▸ **Required action**: In the records that follow, find each line containing "none" and copy it.

▸ **Data for this task**:
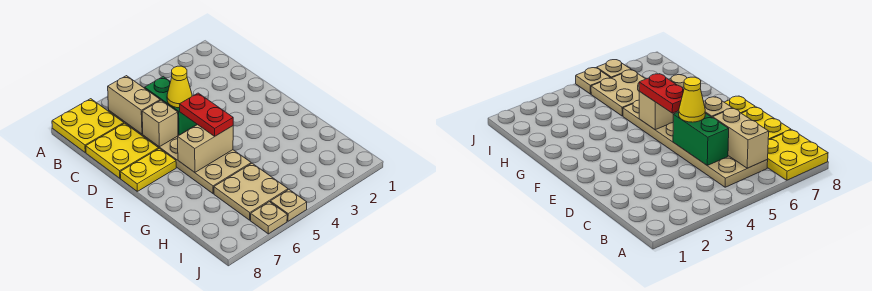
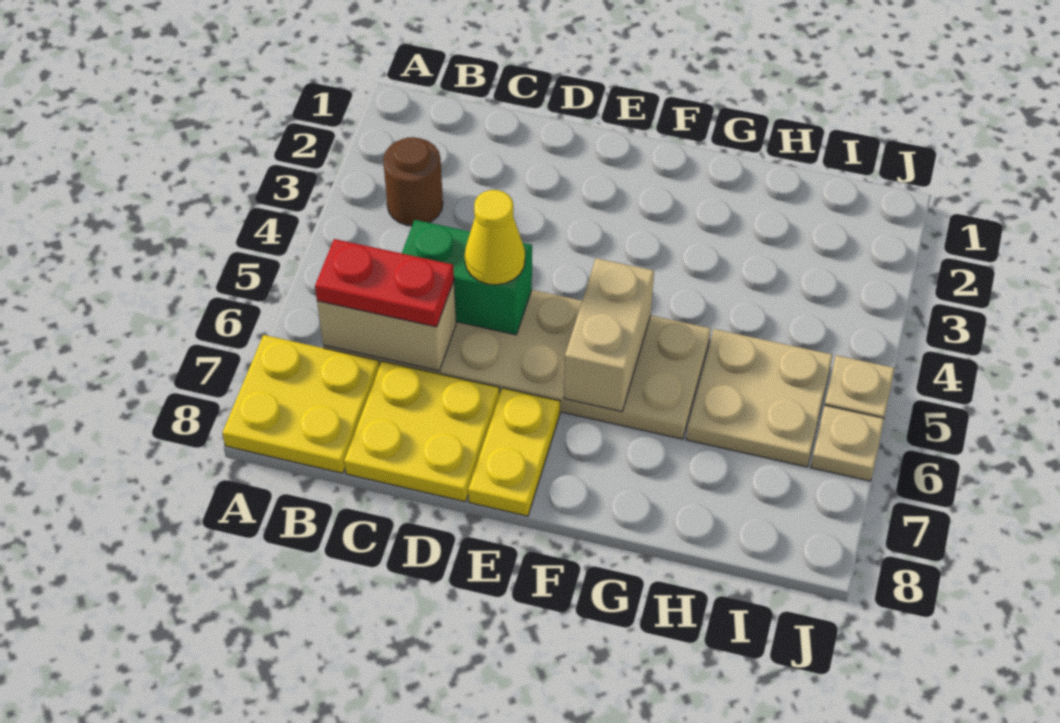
none -> brown 1x1 round brick [383,137,443,226]
tan 1x1 brick [142,100,178,147] -> none
red 1x2 plate [179,93,233,136] -> red 1x2 plate moved to [315,239,454,327]

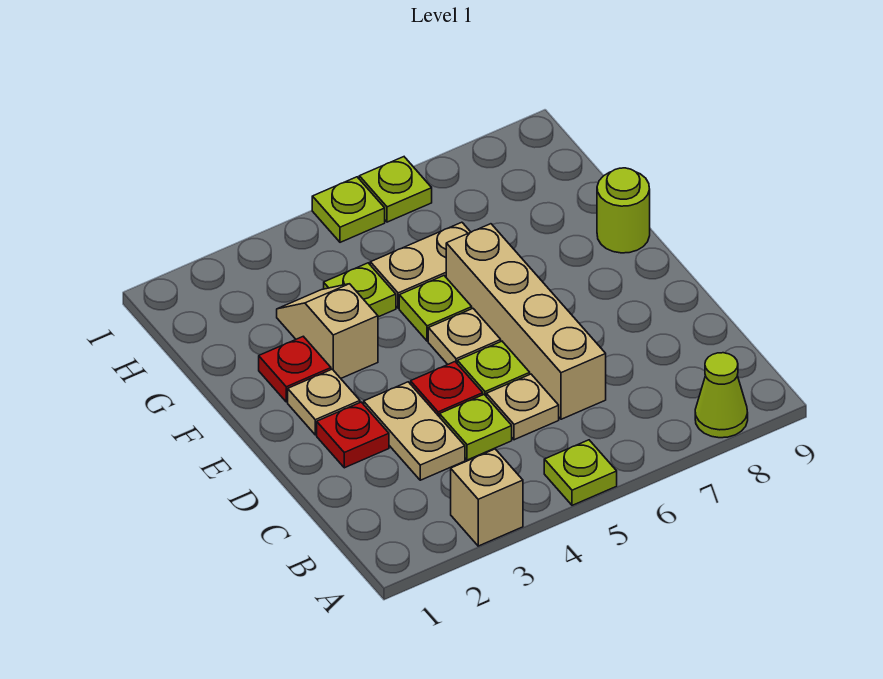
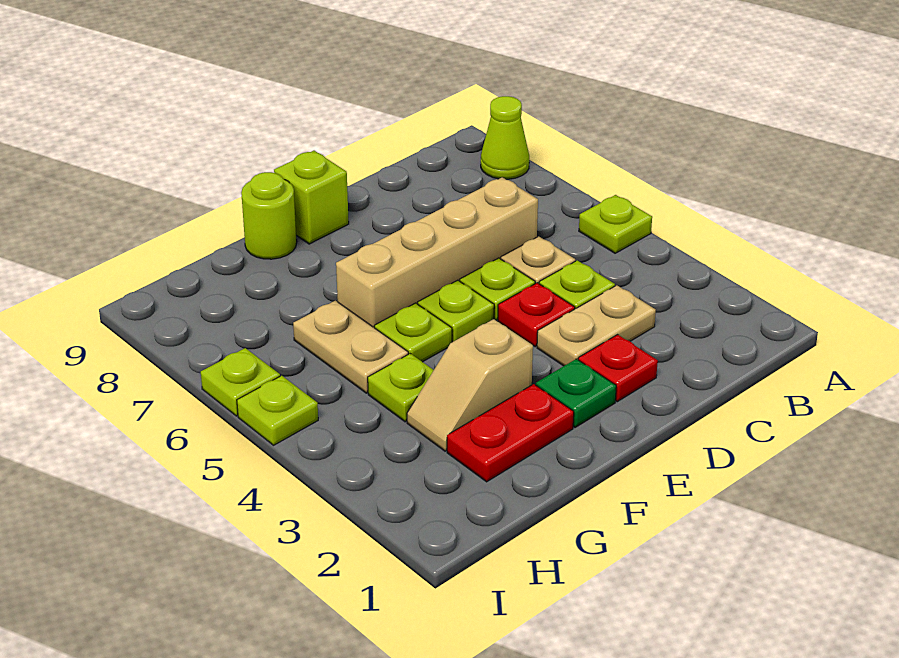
tan 1x1 brick [451,449,523,546] -> none
tan 1x1 plate [288,369,360,435] -> green 1x1 plate [536,359,616,427]
tan 1x1 plate [428,309,501,364] -> lime 1x1 plate [418,280,494,342]
none -> lime 1x1 brick [274,151,349,244]
red 1x1 plate [259,336,331,402] -> red 1x2 plate [447,384,574,482]

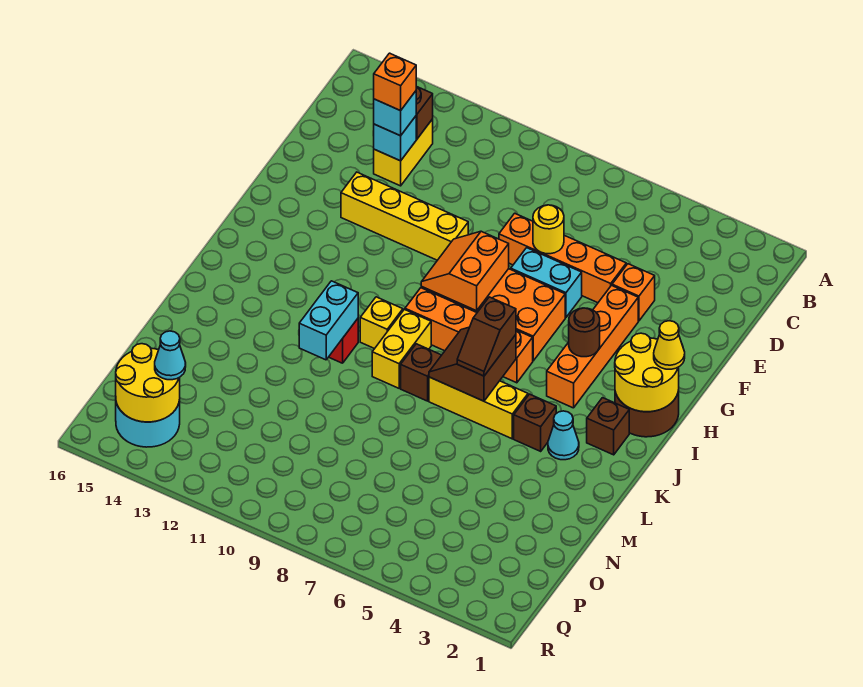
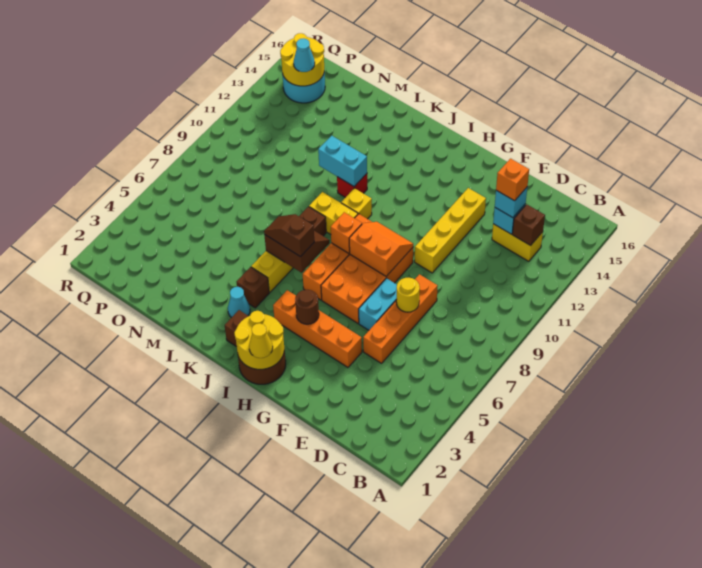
orange 1x1 brick [612,264,655,321] -> orange 1x1 brick moved to [331,212,362,253]

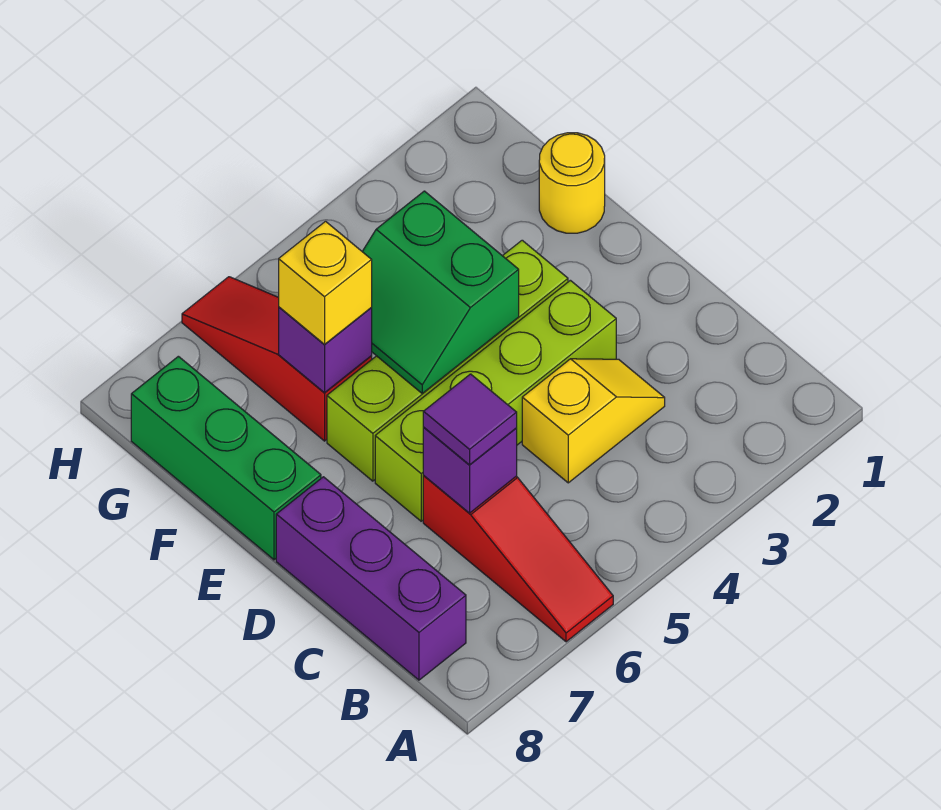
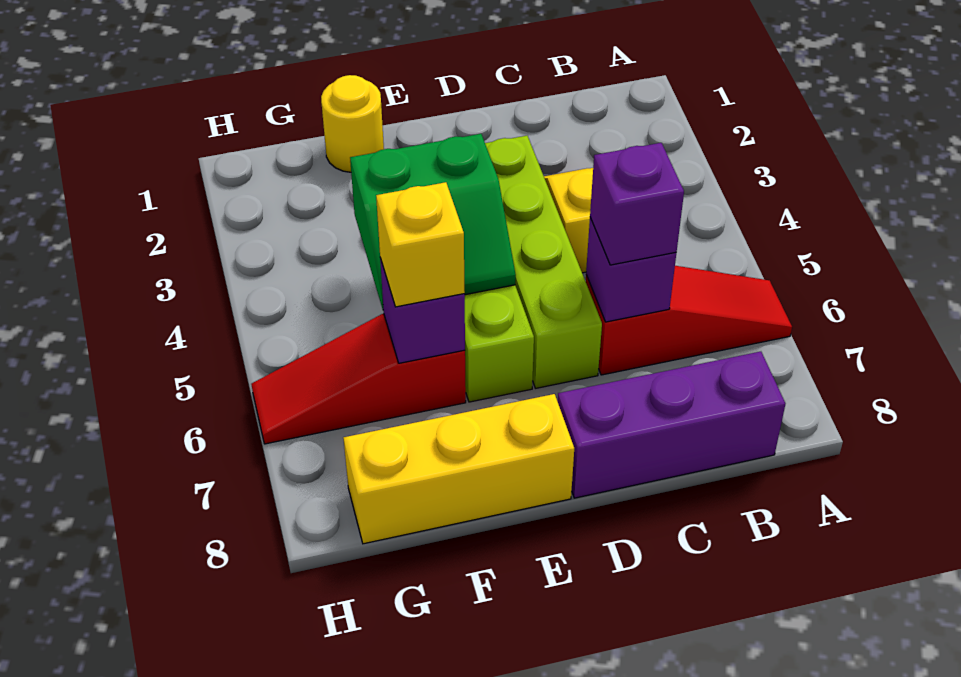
purple 1x1 tile [423,374,517,465] -> purple 1x1 brick [590,143,684,265]
green 1x3 brick [131,356,321,560] -> yellow 1x3 brick [344,394,574,544]

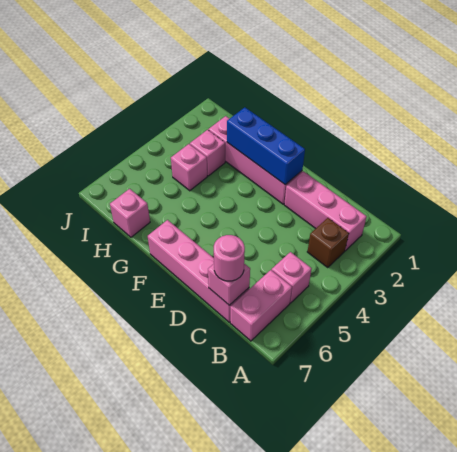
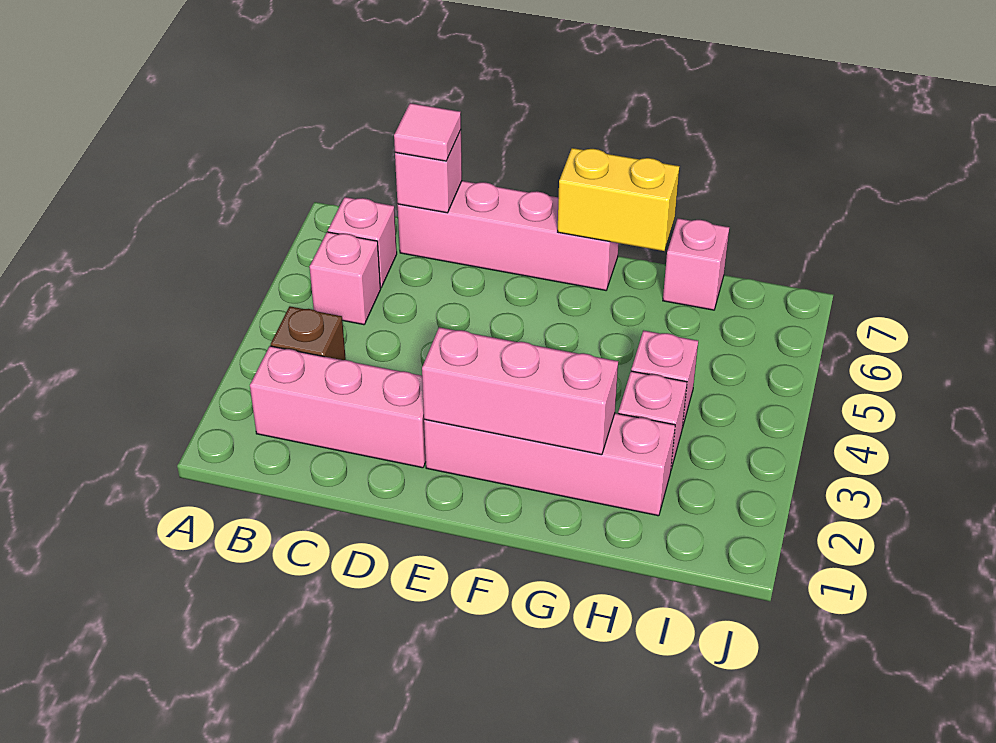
pink 1x2 brick [230,270,292,341] -> pink 1x1 brick [328,197,397,288]
pink 1x1 round brick [214,235,245,281] -> pink 1x1 tile [394,103,461,161]
blue 1x3 brick [227,107,305,185] -> pink 1x3 brick [422,327,618,455]
none -> yellow 1x2 brick [558,148,679,251]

▸ **Response to the exercise**:
none -> brown 1x1 round brick [383,137,443,226]
tan 1x1 brick [142,100,178,147] -> none
tan 1x1 brick [451,449,523,546] -> none
none -> lime 1x1 brick [274,151,349,244]
none -> yellow 1x2 brick [558,148,679,251]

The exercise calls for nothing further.